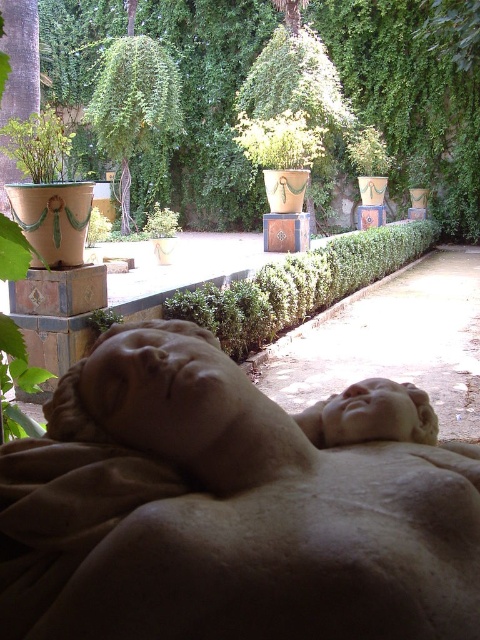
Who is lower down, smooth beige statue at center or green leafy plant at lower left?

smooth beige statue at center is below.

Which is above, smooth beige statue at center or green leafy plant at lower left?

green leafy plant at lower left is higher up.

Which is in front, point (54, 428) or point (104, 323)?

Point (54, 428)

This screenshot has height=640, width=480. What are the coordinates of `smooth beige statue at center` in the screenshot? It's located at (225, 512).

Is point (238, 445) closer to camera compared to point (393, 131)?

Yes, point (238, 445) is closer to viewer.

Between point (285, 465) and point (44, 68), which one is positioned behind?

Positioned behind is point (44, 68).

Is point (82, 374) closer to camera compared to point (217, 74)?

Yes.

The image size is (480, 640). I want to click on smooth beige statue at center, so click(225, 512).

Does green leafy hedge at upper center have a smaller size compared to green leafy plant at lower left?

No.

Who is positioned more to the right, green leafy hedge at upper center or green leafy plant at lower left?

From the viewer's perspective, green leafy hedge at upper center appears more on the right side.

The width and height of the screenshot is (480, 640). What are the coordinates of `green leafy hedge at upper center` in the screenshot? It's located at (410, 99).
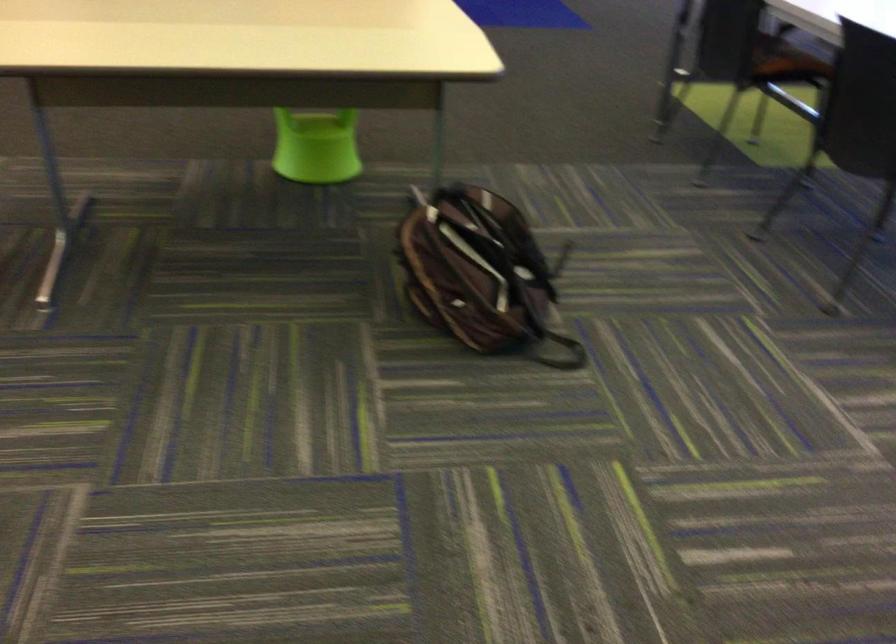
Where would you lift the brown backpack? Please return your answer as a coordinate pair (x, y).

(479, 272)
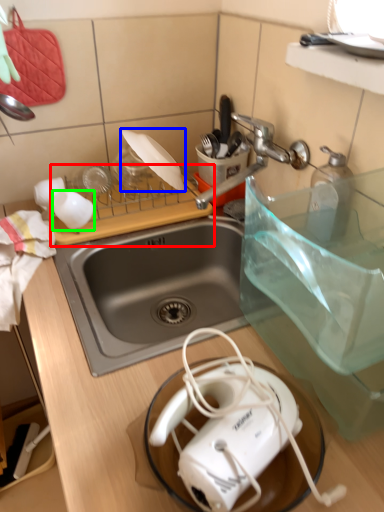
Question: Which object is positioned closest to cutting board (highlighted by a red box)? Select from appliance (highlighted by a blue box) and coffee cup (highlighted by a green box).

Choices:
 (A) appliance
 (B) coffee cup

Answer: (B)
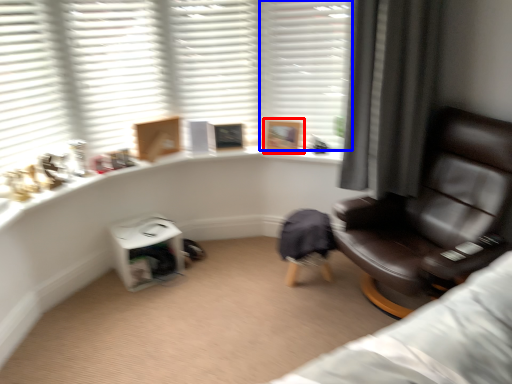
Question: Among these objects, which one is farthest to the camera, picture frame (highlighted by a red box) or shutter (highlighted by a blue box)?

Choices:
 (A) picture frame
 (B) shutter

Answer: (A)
****
> Directions for this task:
Rewrite the records above, starting at the very beginning and ending at the line that contains "Positioned behind is point (44, 68).", as a JSON list of strings with one string for each line. Skip blank lines and leave out the pictures.

> Exercise output:
[
  "Who is lower down, smooth beige statue at center or green leafy plant at lower left?",
  "smooth beige statue at center is below.",
  "Which is above, smooth beige statue at center or green leafy plant at lower left?",
  "green leafy plant at lower left is higher up.",
  "Which is in front, point (54, 428) or point (104, 323)?",
  "Point (54, 428)",
  "This screenshot has height=640, width=480. What are the coordinates of `smooth beige statue at center` in the screenshot? It's located at (225, 512).",
  "Is point (238, 445) closer to camera compared to point (393, 131)?",
  "Yes, point (238, 445) is closer to viewer.",
  "Between point (285, 465) and point (44, 68), which one is positioned behind?",
  "Positioned behind is point (44, 68)."
]